■ Required action: Restate the full listing word for word; images stay out of it.

■ Data for processing:
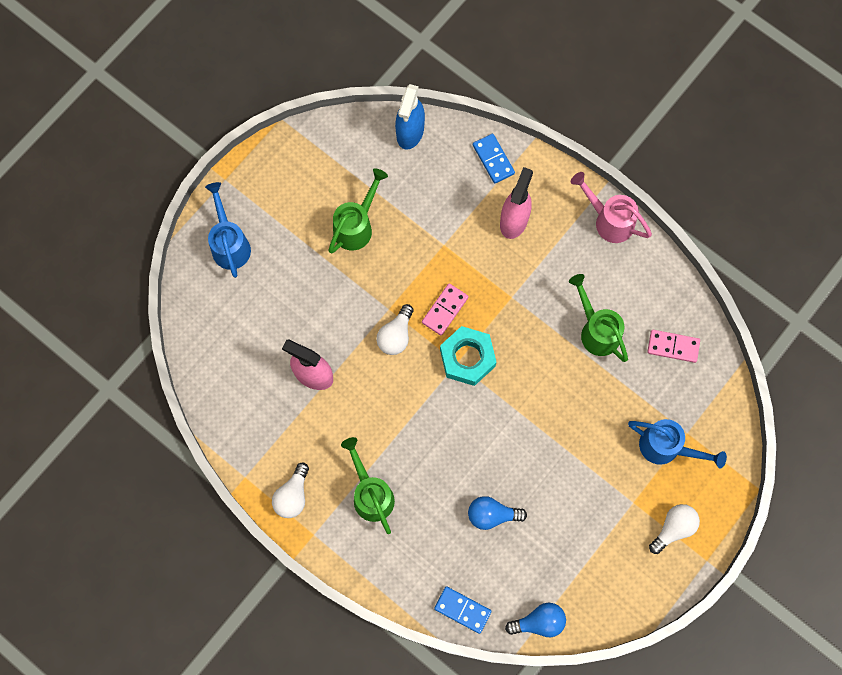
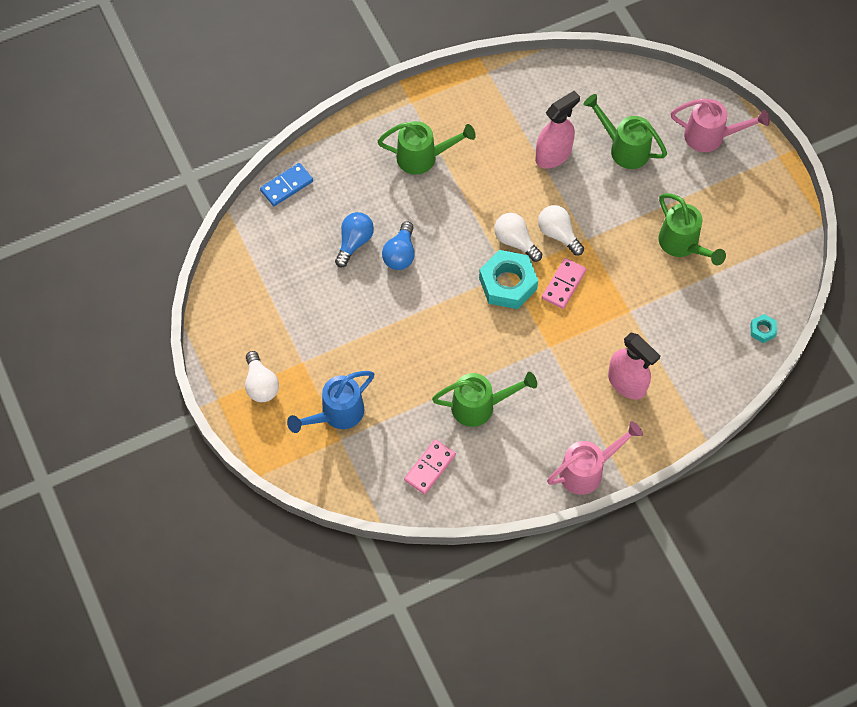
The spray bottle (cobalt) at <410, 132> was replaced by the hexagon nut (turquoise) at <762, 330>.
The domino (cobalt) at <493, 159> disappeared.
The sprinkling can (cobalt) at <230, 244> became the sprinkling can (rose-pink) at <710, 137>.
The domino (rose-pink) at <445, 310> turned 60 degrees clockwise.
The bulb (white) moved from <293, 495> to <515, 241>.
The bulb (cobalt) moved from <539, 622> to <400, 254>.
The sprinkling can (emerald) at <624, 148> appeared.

■ Task response:
The spray bottle (cobalt) at <410, 132> was replaced by the hexagon nut (turquoise) at <762, 330>.
The domino (cobalt) at <493, 159> disappeared.
The sprinkling can (cobalt) at <230, 244> became the sprinkling can (rose-pink) at <710, 137>.
The domino (rose-pink) at <445, 310> turned 60 degrees clockwise.
The bulb (white) moved from <293, 495> to <515, 241>.
The bulb (cobalt) moved from <539, 622> to <400, 254>.
The sprinkling can (emerald) at <624, 148> appeared.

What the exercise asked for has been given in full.